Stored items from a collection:
───

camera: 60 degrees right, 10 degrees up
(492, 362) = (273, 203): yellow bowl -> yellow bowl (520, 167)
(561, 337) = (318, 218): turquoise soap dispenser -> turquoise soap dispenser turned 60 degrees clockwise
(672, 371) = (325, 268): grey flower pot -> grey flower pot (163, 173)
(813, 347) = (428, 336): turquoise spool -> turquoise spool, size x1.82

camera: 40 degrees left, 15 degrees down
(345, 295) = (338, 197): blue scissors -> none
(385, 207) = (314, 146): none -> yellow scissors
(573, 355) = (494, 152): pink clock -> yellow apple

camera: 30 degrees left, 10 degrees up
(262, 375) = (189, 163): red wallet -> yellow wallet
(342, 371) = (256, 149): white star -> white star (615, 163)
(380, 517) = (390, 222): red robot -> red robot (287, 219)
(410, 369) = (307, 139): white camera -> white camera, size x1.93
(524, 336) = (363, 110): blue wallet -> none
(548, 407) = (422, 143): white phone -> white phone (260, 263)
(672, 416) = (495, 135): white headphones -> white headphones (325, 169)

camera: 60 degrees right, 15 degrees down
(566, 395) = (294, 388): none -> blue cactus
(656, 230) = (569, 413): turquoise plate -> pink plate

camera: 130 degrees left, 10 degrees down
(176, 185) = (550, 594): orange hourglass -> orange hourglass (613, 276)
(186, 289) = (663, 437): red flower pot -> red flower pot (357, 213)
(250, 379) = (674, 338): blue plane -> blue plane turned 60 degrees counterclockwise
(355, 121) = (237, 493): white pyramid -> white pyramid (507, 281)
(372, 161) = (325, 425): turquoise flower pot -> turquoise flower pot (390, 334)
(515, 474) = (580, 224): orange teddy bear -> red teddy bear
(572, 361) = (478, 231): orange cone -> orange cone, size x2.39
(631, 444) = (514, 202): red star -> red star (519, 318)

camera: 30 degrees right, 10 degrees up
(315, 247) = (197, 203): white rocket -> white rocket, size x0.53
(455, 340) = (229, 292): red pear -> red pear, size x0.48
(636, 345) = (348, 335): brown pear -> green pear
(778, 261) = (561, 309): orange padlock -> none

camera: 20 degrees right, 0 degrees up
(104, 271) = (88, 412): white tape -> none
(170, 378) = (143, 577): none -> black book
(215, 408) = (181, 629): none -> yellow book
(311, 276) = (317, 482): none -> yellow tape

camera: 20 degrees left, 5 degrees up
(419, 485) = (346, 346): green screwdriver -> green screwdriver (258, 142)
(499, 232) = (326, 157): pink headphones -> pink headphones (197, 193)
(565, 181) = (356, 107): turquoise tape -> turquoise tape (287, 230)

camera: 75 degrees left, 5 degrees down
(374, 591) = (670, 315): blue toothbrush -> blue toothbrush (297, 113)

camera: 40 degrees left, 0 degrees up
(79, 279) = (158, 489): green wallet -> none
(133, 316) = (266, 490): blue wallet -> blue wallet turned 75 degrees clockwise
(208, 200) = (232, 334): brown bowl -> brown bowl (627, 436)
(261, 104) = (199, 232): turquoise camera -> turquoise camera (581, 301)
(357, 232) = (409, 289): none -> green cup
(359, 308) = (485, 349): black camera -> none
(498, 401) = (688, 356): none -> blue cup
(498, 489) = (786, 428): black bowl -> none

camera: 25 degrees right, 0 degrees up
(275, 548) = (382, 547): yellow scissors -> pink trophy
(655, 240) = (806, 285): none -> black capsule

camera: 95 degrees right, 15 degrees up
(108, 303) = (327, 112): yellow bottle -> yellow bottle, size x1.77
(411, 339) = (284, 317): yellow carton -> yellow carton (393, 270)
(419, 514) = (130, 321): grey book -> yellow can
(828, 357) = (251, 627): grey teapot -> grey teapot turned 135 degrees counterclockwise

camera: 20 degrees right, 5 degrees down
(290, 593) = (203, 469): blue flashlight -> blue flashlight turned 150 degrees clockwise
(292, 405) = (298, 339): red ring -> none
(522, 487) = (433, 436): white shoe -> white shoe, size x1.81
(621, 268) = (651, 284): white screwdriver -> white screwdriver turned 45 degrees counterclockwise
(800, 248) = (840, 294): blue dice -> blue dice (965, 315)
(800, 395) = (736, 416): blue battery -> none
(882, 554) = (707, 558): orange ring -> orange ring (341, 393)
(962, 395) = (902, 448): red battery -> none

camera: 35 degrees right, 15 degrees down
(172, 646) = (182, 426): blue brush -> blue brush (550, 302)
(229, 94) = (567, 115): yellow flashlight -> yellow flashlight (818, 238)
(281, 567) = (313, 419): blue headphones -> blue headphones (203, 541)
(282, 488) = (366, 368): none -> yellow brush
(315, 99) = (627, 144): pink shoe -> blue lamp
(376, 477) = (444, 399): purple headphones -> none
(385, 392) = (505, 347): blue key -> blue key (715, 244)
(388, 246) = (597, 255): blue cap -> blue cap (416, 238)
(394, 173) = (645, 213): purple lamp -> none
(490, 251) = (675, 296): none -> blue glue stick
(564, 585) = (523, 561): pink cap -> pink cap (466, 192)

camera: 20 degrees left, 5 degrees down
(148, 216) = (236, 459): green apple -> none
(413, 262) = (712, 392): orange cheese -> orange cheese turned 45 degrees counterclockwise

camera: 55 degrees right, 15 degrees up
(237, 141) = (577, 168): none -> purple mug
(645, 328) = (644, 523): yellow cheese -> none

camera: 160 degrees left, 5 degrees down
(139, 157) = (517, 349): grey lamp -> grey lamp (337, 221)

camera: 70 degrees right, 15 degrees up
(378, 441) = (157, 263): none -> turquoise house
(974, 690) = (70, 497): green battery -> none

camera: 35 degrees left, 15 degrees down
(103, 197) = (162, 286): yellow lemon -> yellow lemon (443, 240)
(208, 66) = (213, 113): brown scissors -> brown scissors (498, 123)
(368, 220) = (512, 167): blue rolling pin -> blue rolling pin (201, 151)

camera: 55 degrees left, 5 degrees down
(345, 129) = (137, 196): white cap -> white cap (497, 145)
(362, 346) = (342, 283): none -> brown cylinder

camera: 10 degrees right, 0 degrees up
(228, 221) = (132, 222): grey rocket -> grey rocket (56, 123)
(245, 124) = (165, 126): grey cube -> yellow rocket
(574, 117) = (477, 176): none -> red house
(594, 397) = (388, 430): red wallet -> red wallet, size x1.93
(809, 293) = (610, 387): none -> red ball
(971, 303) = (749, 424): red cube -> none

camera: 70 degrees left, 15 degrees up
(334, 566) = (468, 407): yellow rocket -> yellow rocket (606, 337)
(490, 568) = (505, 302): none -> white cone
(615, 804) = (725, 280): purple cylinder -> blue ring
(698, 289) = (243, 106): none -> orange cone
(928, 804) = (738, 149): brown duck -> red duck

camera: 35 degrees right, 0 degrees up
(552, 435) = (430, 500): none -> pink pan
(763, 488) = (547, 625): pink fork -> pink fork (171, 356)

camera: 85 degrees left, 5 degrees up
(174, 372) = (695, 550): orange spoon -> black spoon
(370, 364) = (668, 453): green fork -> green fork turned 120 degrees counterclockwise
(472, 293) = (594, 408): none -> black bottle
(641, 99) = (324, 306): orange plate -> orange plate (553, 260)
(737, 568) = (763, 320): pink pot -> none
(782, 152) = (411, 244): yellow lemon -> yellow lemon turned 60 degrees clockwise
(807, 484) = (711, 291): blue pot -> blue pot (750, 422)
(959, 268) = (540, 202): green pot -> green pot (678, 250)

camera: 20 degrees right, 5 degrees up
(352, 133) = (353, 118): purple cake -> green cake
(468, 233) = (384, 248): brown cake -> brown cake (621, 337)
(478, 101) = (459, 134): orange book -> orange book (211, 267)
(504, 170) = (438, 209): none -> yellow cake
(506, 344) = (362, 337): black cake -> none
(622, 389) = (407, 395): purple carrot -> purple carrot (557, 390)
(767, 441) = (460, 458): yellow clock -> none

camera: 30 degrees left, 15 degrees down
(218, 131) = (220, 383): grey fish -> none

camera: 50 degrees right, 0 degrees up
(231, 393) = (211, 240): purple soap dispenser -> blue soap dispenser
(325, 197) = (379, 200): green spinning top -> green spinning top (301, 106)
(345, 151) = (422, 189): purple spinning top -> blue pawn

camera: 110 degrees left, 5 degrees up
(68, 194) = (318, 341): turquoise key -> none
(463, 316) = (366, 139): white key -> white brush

───

All lines in the records that contain "turquoise" are to be copied and returned.

> Task output
(561, 337) = (318, 218): turquoise soap dispenser -> turquoise soap dispenser turned 60 degrees clockwise
(813, 347) = (428, 336): turquoise spool -> turquoise spool, size x1.82
(656, 230) = (569, 413): turquoise plate -> pink plate
(372, 161) = (325, 425): turquoise flower pot -> turquoise flower pot (390, 334)
(565, 181) = (356, 107): turquoise tape -> turquoise tape (287, 230)
(261, 104) = (199, 232): turquoise camera -> turquoise camera (581, 301)
(378, 441) = (157, 263): none -> turquoise house
(68, 194) = (318, 341): turquoise key -> none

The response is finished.